- [Exercise goal] In the entries that follow, the lines from the one with "none -> yellow carrot [263,355,362,413]" through the one with "none -> red egg [50,438,93,468]" are the ones to write out, exactly and with both ends included. Nothing else should appear.

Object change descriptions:

========

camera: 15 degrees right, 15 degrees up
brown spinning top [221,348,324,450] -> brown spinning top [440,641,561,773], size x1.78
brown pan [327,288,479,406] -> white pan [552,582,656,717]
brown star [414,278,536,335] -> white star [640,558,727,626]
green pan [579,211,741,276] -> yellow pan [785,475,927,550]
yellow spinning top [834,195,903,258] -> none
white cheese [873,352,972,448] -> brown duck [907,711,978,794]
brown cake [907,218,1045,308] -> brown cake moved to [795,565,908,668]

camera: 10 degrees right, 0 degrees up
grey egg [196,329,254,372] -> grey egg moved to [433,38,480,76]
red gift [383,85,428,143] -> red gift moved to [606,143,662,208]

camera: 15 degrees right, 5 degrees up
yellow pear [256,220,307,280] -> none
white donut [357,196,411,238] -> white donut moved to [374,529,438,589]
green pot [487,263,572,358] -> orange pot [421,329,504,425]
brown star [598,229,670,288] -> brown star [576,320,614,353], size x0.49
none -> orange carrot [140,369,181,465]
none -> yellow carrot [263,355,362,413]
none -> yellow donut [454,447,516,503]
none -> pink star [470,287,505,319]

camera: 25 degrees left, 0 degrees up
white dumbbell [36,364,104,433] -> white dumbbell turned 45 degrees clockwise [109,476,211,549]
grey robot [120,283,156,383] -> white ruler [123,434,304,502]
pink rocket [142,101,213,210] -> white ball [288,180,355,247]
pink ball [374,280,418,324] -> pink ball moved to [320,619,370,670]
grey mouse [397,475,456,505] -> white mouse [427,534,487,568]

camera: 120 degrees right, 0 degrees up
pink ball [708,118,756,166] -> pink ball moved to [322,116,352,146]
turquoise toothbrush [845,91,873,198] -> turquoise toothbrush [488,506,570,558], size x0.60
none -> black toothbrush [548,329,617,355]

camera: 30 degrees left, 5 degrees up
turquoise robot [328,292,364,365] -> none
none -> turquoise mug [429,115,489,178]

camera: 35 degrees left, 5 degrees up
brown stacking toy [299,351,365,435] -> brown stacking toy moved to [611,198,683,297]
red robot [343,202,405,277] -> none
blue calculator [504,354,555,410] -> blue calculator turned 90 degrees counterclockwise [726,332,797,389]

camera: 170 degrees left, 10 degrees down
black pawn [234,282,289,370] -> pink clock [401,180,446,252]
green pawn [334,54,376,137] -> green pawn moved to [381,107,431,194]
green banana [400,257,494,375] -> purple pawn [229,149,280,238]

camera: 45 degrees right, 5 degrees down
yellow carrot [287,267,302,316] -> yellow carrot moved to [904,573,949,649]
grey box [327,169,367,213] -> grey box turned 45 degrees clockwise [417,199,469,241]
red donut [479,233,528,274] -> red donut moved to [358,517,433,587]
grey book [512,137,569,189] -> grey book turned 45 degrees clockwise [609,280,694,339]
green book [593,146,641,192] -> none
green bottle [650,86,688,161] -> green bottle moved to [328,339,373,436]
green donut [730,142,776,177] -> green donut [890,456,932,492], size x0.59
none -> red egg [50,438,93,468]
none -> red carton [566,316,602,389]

========

- [Exercise result]
none -> yellow carrot [263,355,362,413]
none -> yellow donut [454,447,516,503]
none -> pink star [470,287,505,319]

camera: 25 degrees left, 0 degrees up
white dumbbell [36,364,104,433] -> white dumbbell turned 45 degrees clockwise [109,476,211,549]
grey robot [120,283,156,383] -> white ruler [123,434,304,502]
pink rocket [142,101,213,210] -> white ball [288,180,355,247]
pink ball [374,280,418,324] -> pink ball moved to [320,619,370,670]
grey mouse [397,475,456,505] -> white mouse [427,534,487,568]

camera: 120 degrees right, 0 degrees up
pink ball [708,118,756,166] -> pink ball moved to [322,116,352,146]
turquoise toothbrush [845,91,873,198] -> turquoise toothbrush [488,506,570,558], size x0.60
none -> black toothbrush [548,329,617,355]

camera: 30 degrees left, 5 degrees up
turquoise robot [328,292,364,365] -> none
none -> turquoise mug [429,115,489,178]

camera: 35 degrees left, 5 degrees up
brown stacking toy [299,351,365,435] -> brown stacking toy moved to [611,198,683,297]
red robot [343,202,405,277] -> none
blue calculator [504,354,555,410] -> blue calculator turned 90 degrees counterclockwise [726,332,797,389]

camera: 170 degrees left, 10 degrees down
black pawn [234,282,289,370] -> pink clock [401,180,446,252]
green pawn [334,54,376,137] -> green pawn moved to [381,107,431,194]
green banana [400,257,494,375] -> purple pawn [229,149,280,238]

camera: 45 degrees right, 5 degrees down
yellow carrot [287,267,302,316] -> yellow carrot moved to [904,573,949,649]
grey box [327,169,367,213] -> grey box turned 45 degrees clockwise [417,199,469,241]
red donut [479,233,528,274] -> red donut moved to [358,517,433,587]
grey book [512,137,569,189] -> grey book turned 45 degrees clockwise [609,280,694,339]
green book [593,146,641,192] -> none
green bottle [650,86,688,161] -> green bottle moved to [328,339,373,436]
green donut [730,142,776,177] -> green donut [890,456,932,492], size x0.59
none -> red egg [50,438,93,468]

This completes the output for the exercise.